The expected response is a copy of every line in the entries below that includes the word "vase".

===== DATA PROVIDED

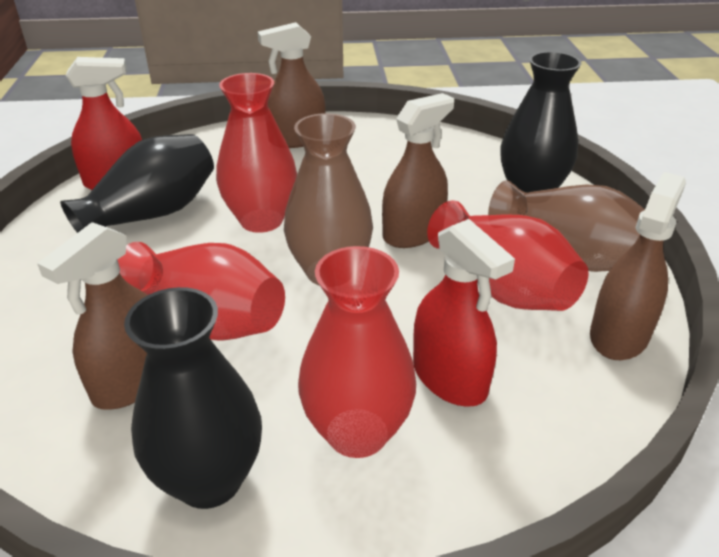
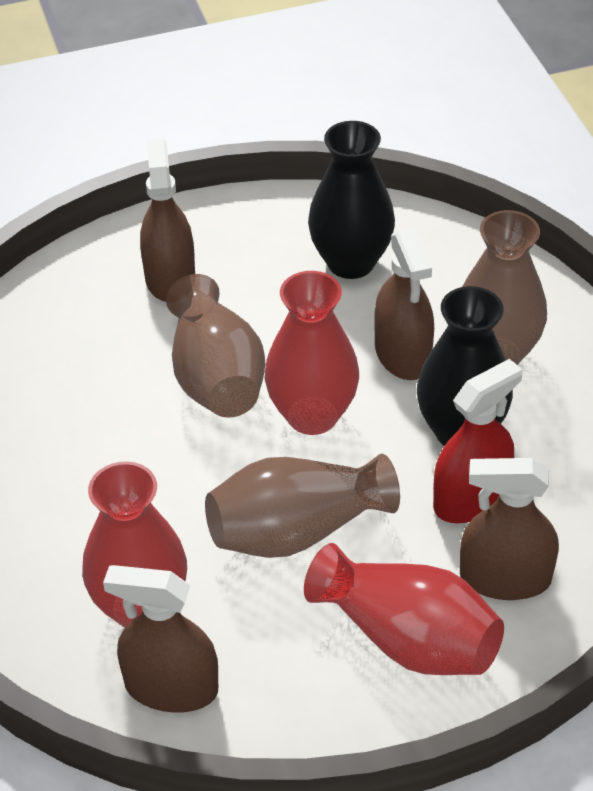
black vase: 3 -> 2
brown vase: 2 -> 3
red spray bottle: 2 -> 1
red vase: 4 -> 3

==========
===== DATA PROVIDED

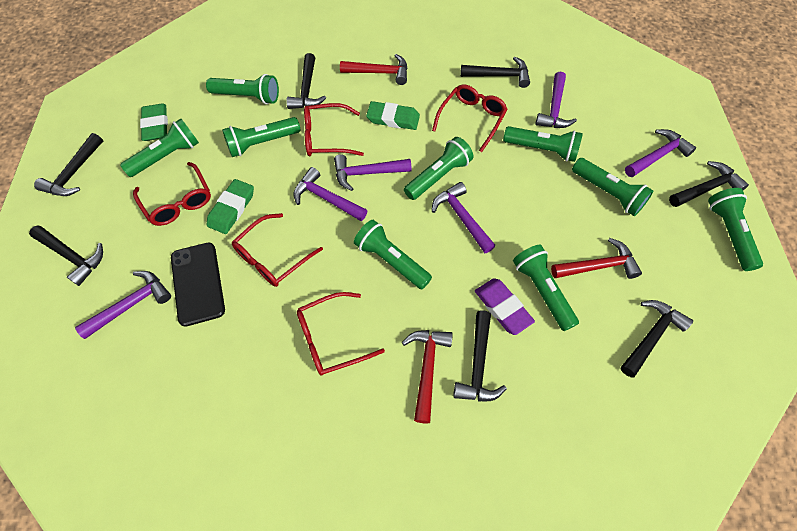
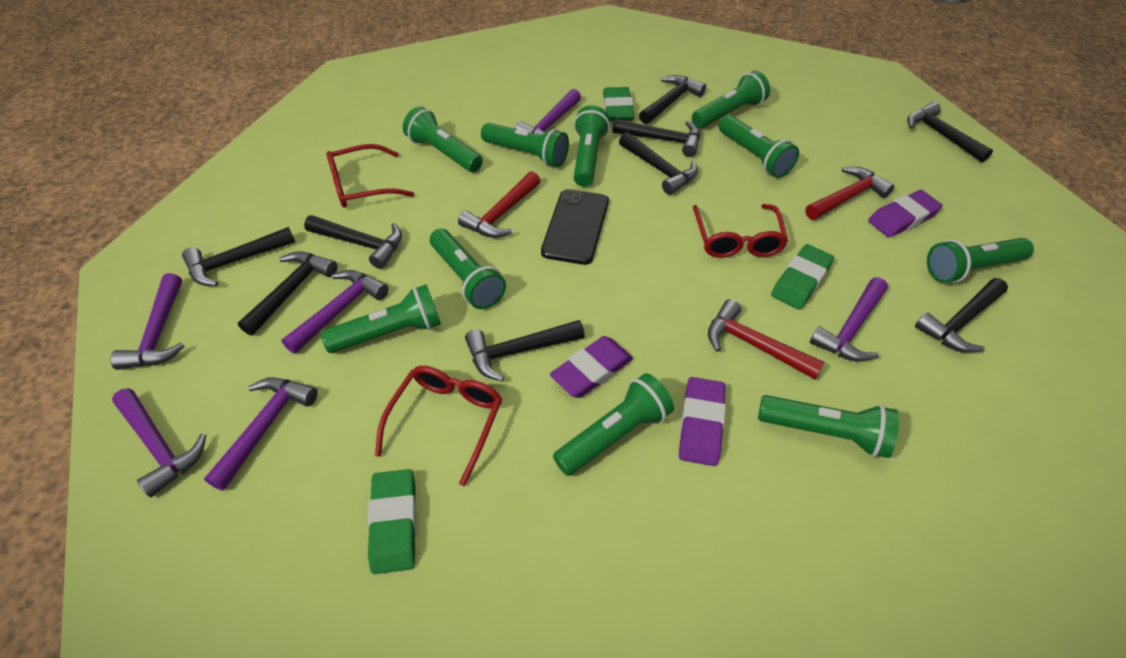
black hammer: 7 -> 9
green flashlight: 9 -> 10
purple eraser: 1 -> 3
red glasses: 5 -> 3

==========

_TASK RESULT_.
black vase: 3 -> 2
brown vase: 2 -> 3
red vase: 4 -> 3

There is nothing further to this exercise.